* _WORK TO COMPLETE_
Character for character, transcribe the entries below, minus the images.

(Items listed in a dataset)
▼

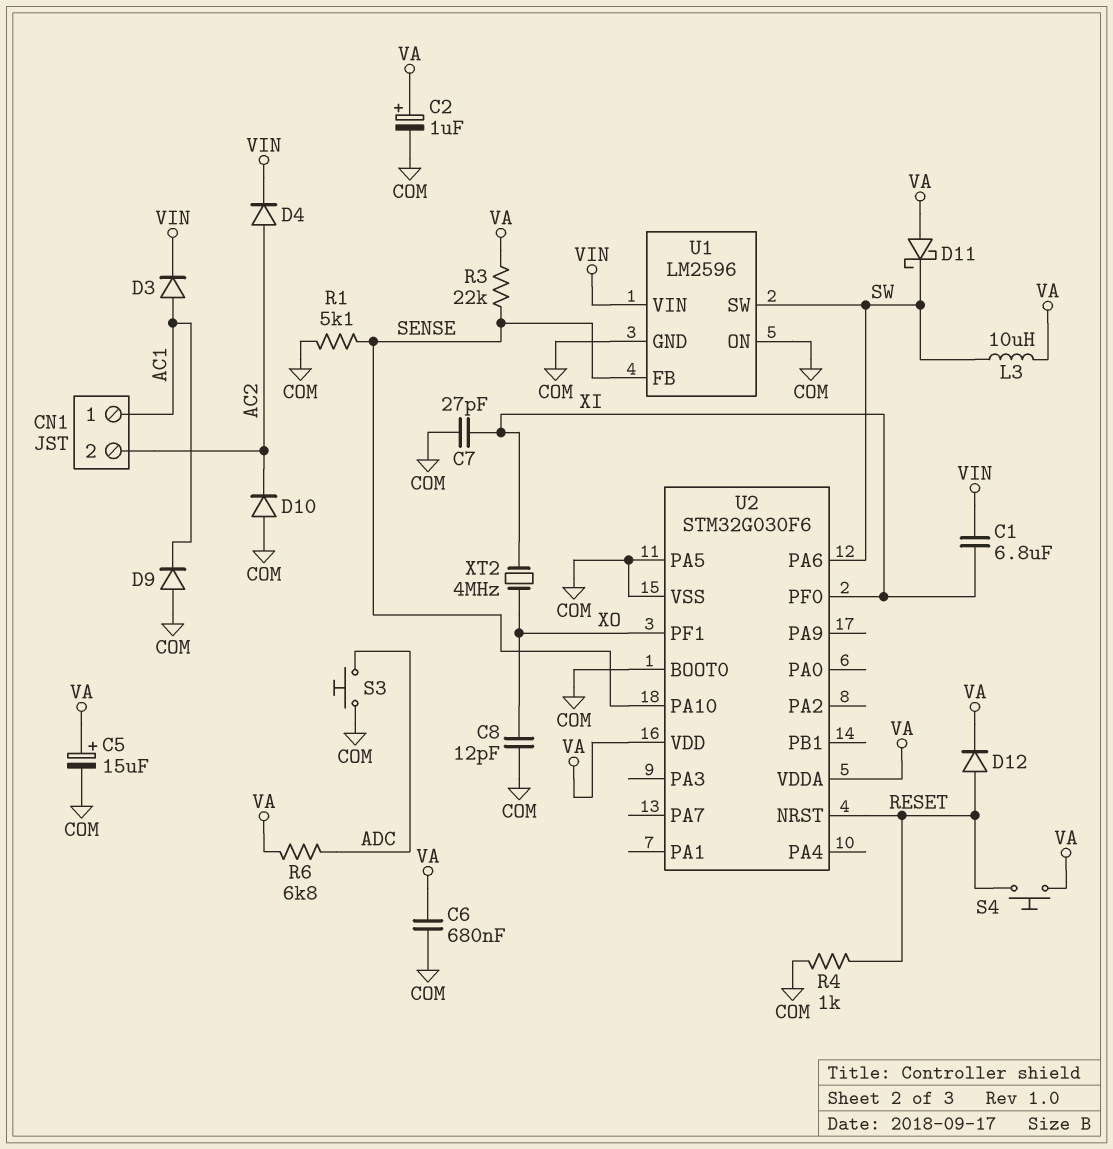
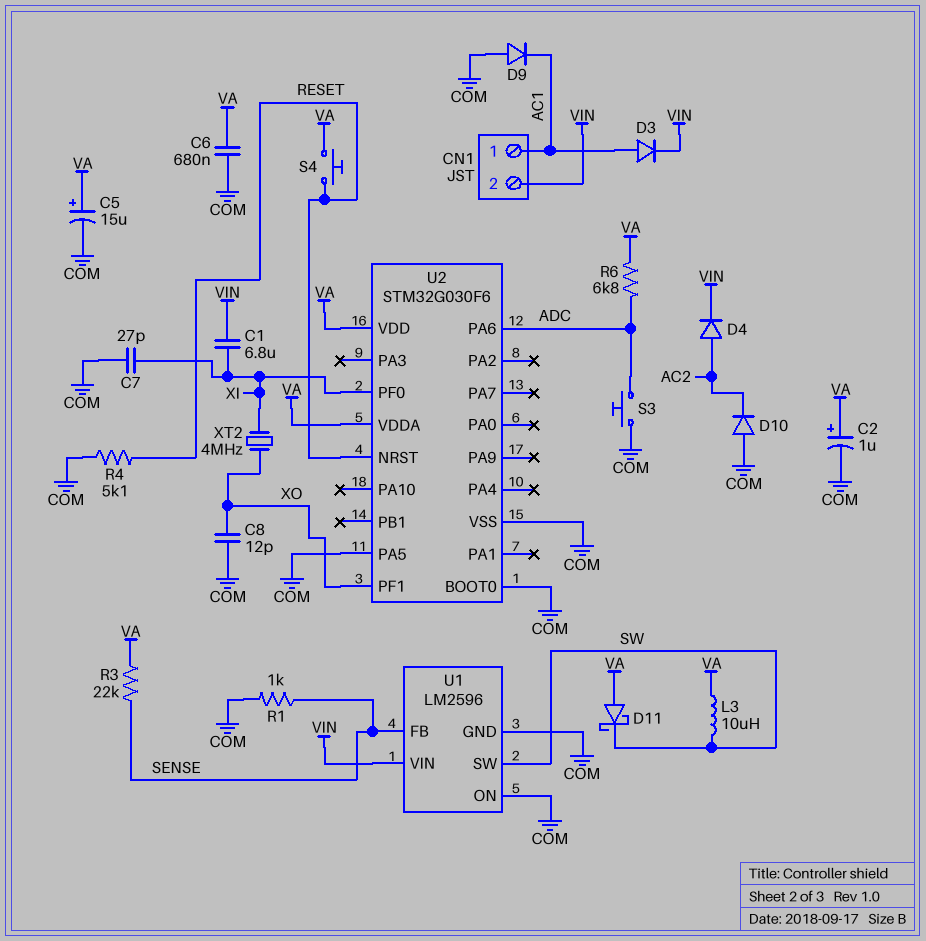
CN1 pin 2: AC2 -> VIN
D12: diode (A RESET, K VA) -> none
R1: 5.1k (COM, SENSE) -> 1k (COM, SENSE)
R4: 1k (COM, RESET) -> 5.1k (COM, RESET)
U2 pin PA6: SW -> ADC
U2 pin PA10: SENSE -> none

▲

* _RESPONSE BOX_
CN1 pin 2: AC2 -> VIN
D12: diode (A RESET, K VA) -> none
R1: 5.1k (COM, SENSE) -> 1k (COM, SENSE)
R4: 1k (COM, RESET) -> 5.1k (COM, RESET)
U2 pin PA6: SW -> ADC
U2 pin PA10: SENSE -> none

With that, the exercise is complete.